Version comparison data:
========
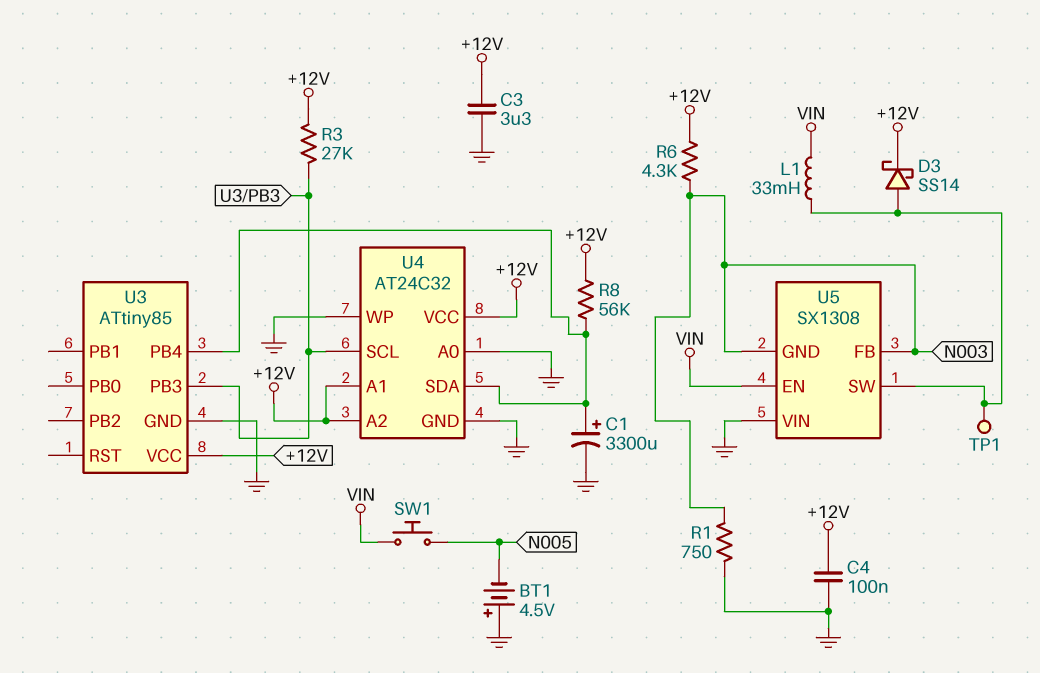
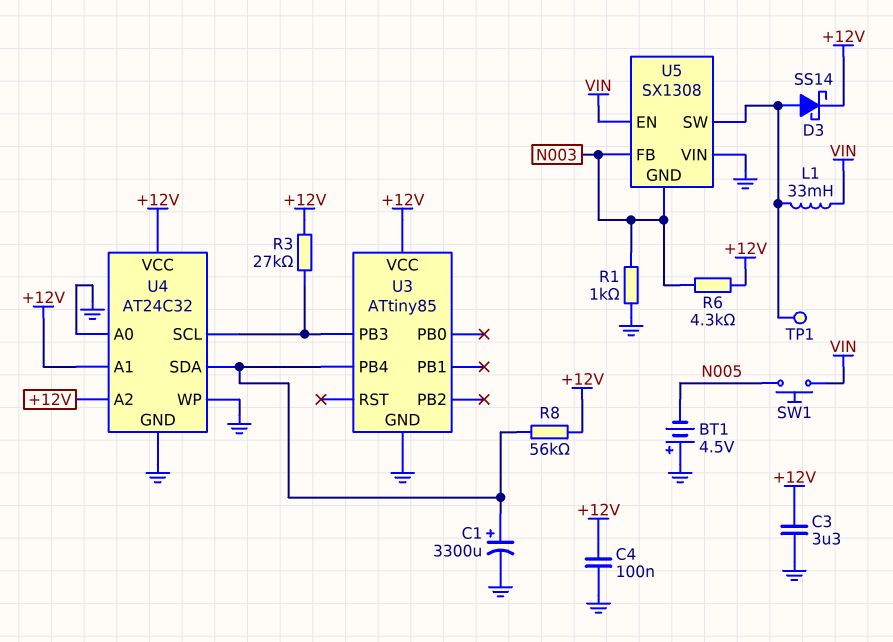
R1: 750 (GND, N003) -> 1k (GND, N003)

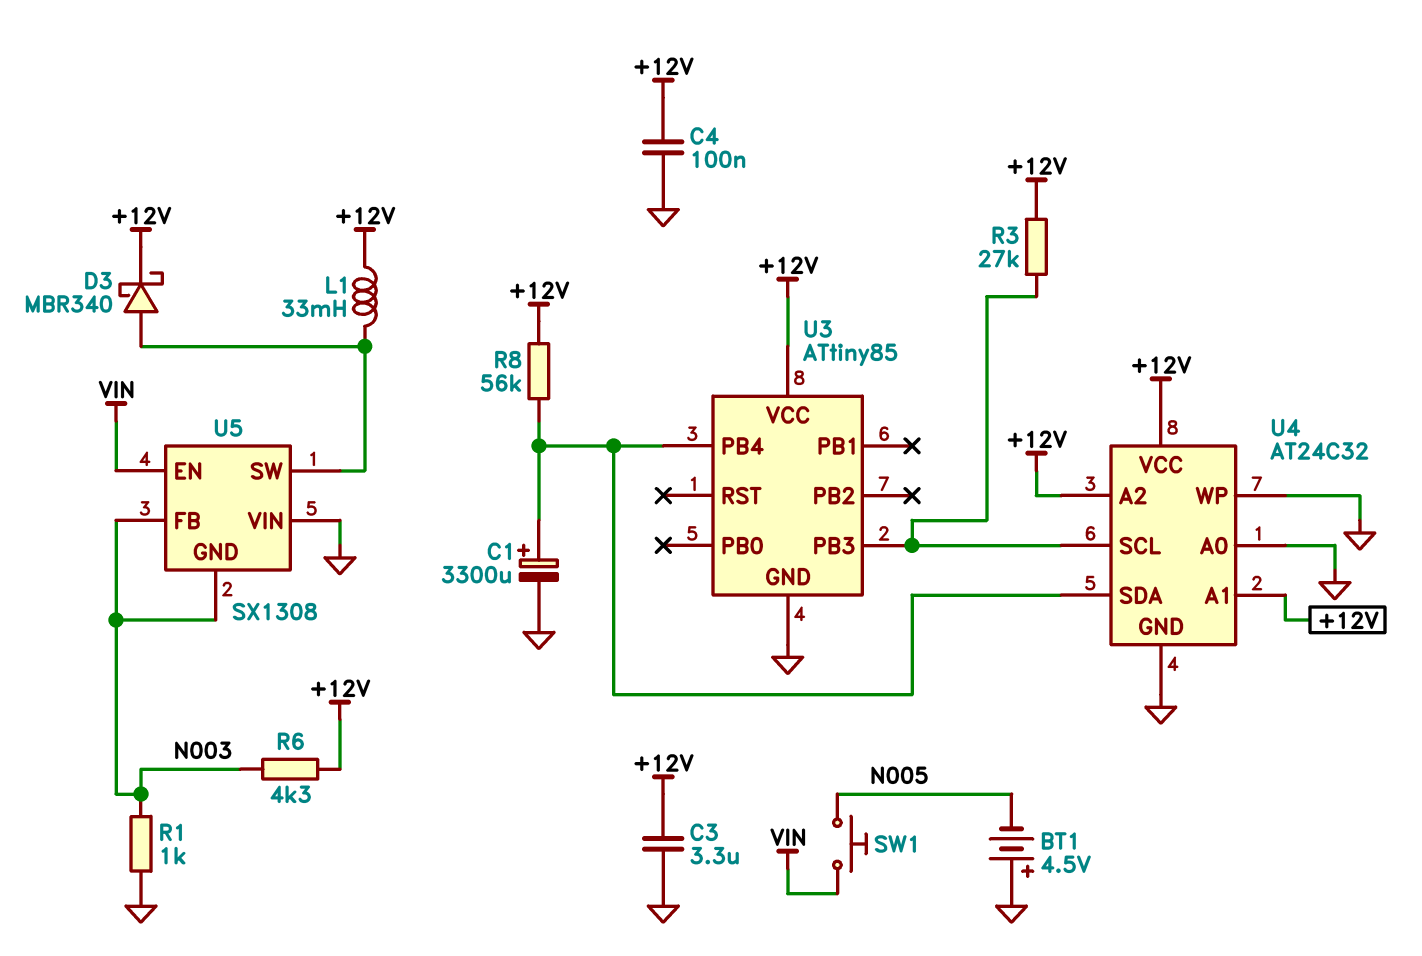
D3: schottky SS14 (A U5/SW, K +12V) -> schottky MBR340 (A U5/SW, K +12V)
L1: 33mH (U5/SW, VIN) -> 33mH (+12V, U5/SW)
TP1: test point (U5/SW) -> none

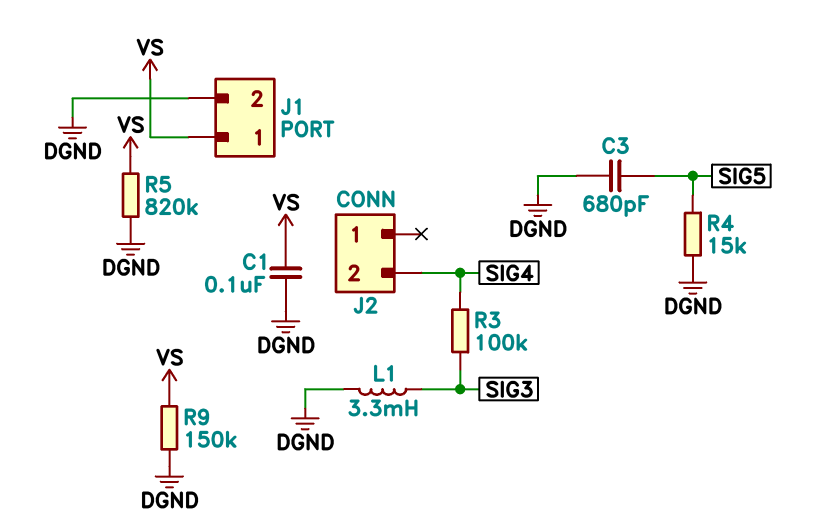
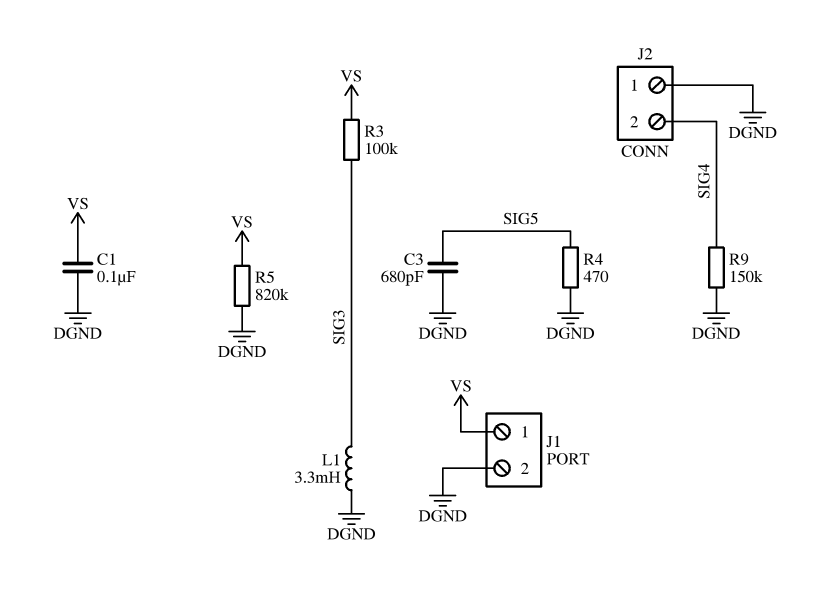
J2 pin 1: none -> DGND
R3: 100k (SIG3, SIG4) -> 100k (SIG3, VS)
R4: 15k (DGND, SIG5) -> 470 (DGND, SIG5)
R9: 150k (DGND, VS) -> 150k (DGND, SIG4)

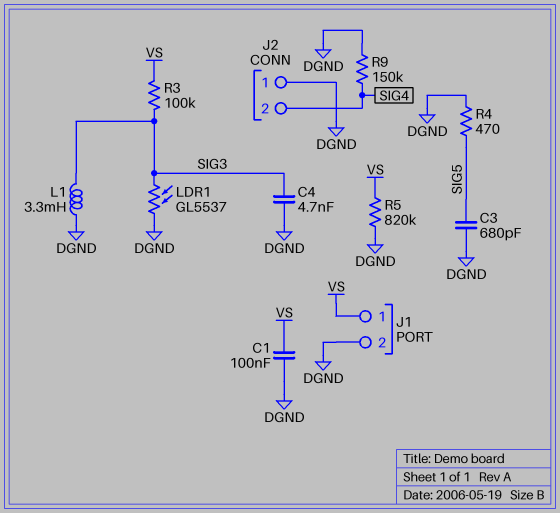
C4: none -> 4.7nF (DGND, SIG3)
LDR1: none -> GL5537 (DGND, SIG3)

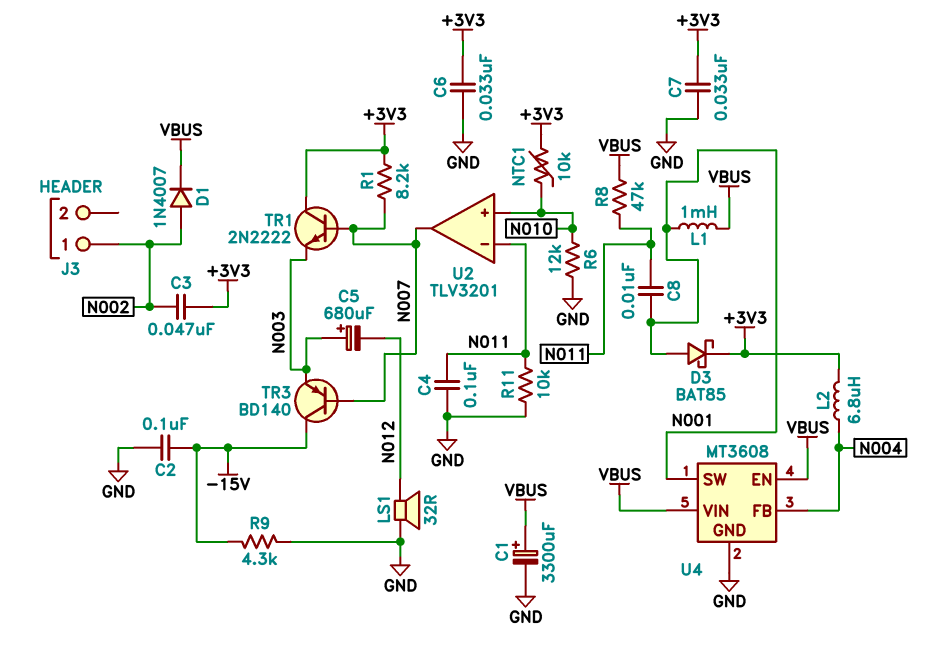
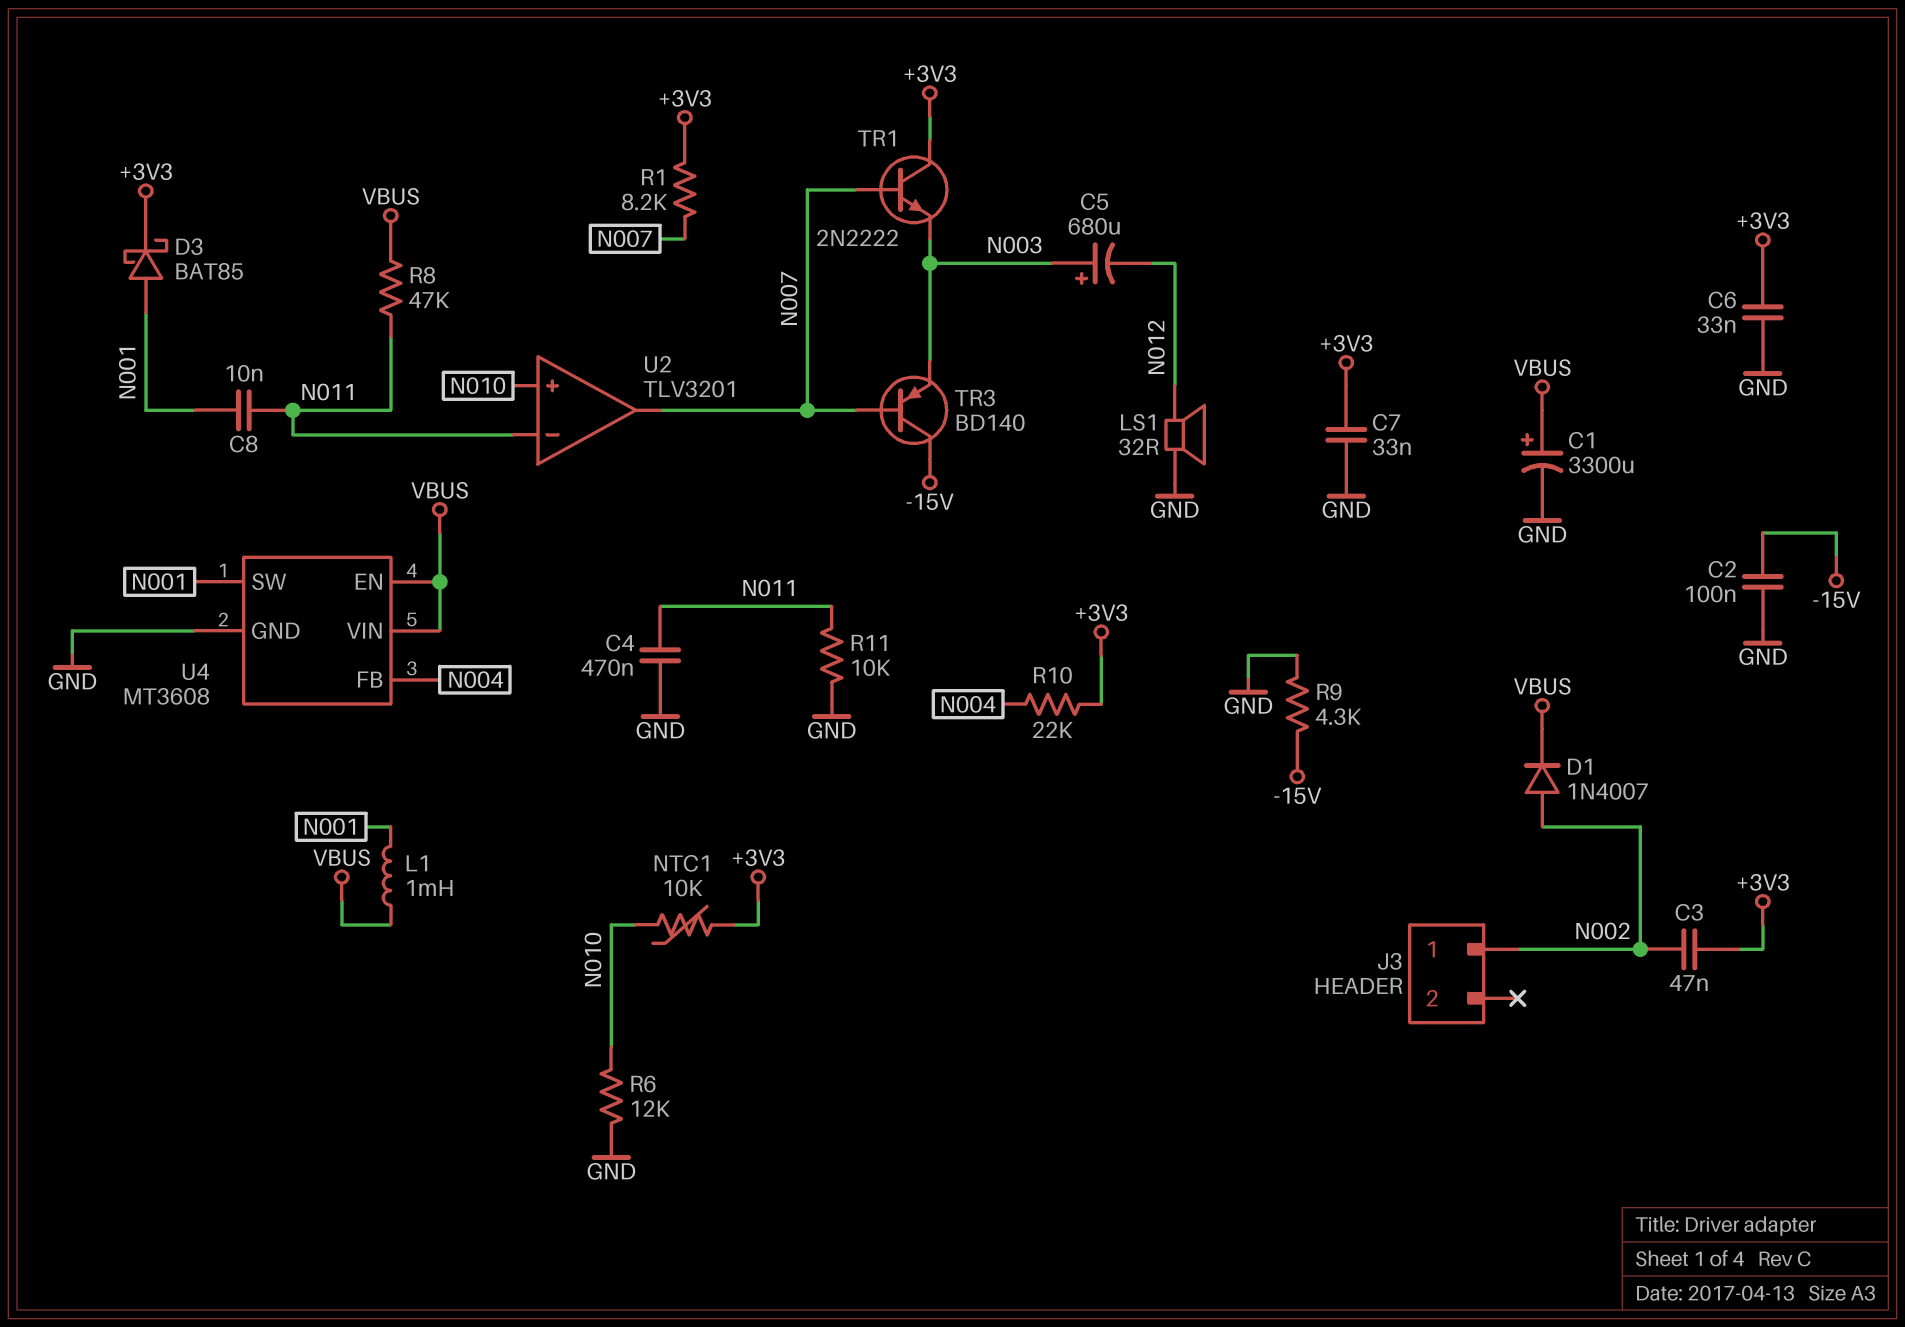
C4: 100nF (GND, N011) -> 470nF (GND, N011)
L2: 6.8uH (+3V3, N004) -> none
R10: none -> 22k (+3V3, N004)

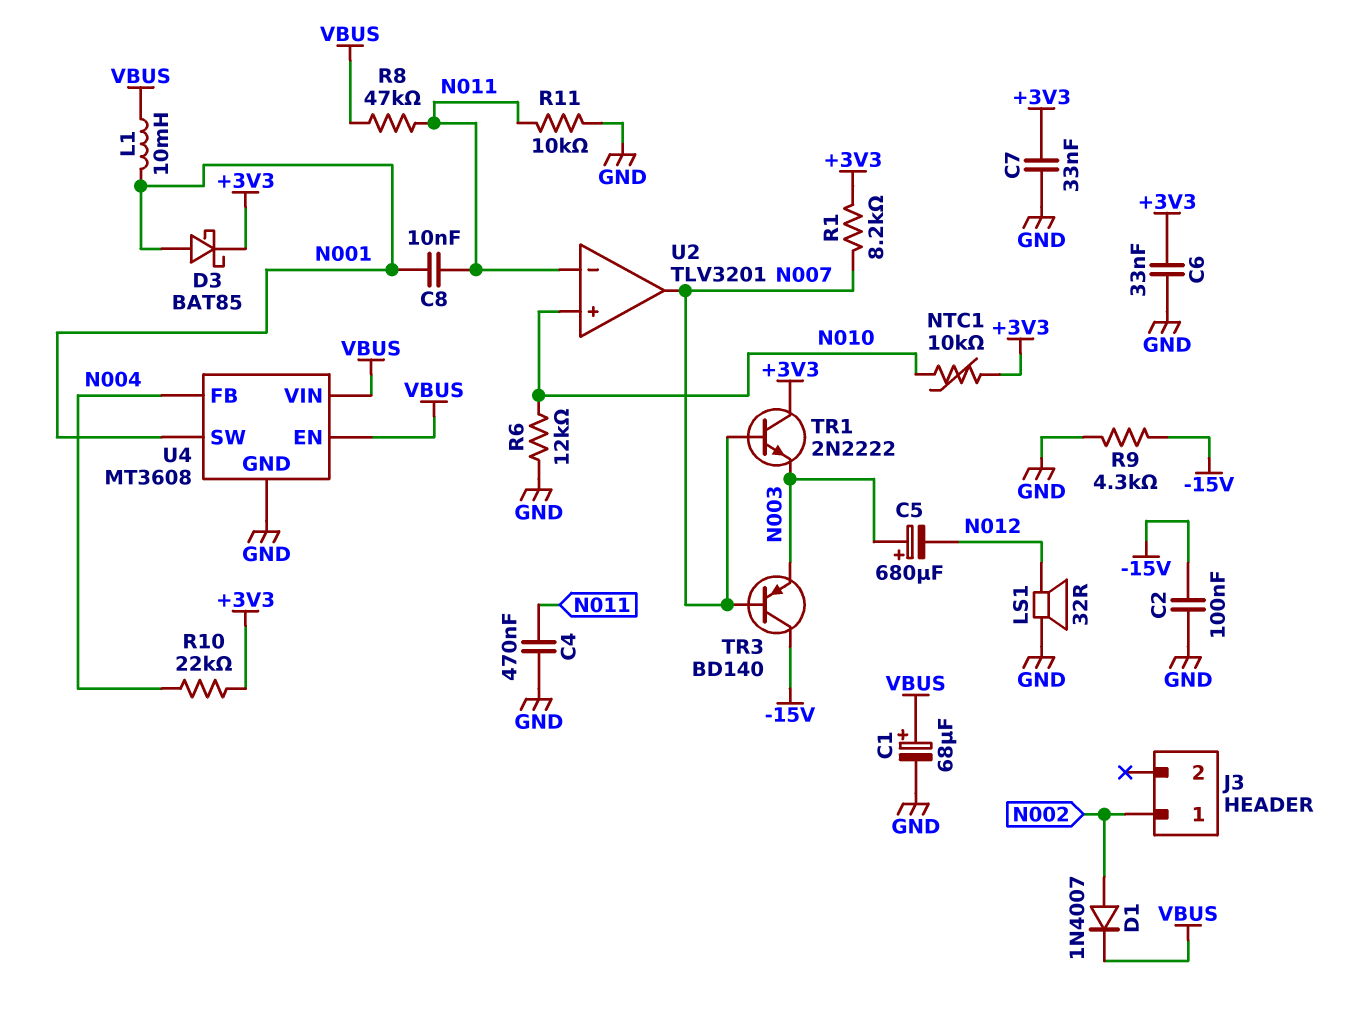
C1: 3300uF (plus VBUS, minus GND) -> 68uF (plus VBUS, minus GND)
C3: 47nF (+3V3, N002) -> none
L1: 1mH (N001, VBUS) -> 10mH (N001, VBUS)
========
In the copy, no pictures should appear; the records themselves must be repeated exactly.

* _Answer to this task_
R1: 750 (GND, N003) -> 1k (GND, N003)

D3: schottky SS14 (A U5/SW, K +12V) -> schottky MBR340 (A U5/SW, K +12V)
L1: 33mH (U5/SW, VIN) -> 33mH (+12V, U5/SW)
TP1: test point (U5/SW) -> none

J2 pin 1: none -> DGND
R3: 100k (SIG3, SIG4) -> 100k (SIG3, VS)
R4: 15k (DGND, SIG5) -> 470 (DGND, SIG5)
R9: 150k (DGND, VS) -> 150k (DGND, SIG4)

C4: none -> 4.7nF (DGND, SIG3)
LDR1: none -> GL5537 (DGND, SIG3)

C4: 100nF (GND, N011) -> 470nF (GND, N011)
L2: 6.8uH (+3V3, N004) -> none
R10: none -> 22k (+3V3, N004)

C1: 3300uF (plus VBUS, minus GND) -> 68uF (plus VBUS, minus GND)
C3: 47nF (+3V3, N002) -> none
L1: 1mH (N001, VBUS) -> 10mH (N001, VBUS)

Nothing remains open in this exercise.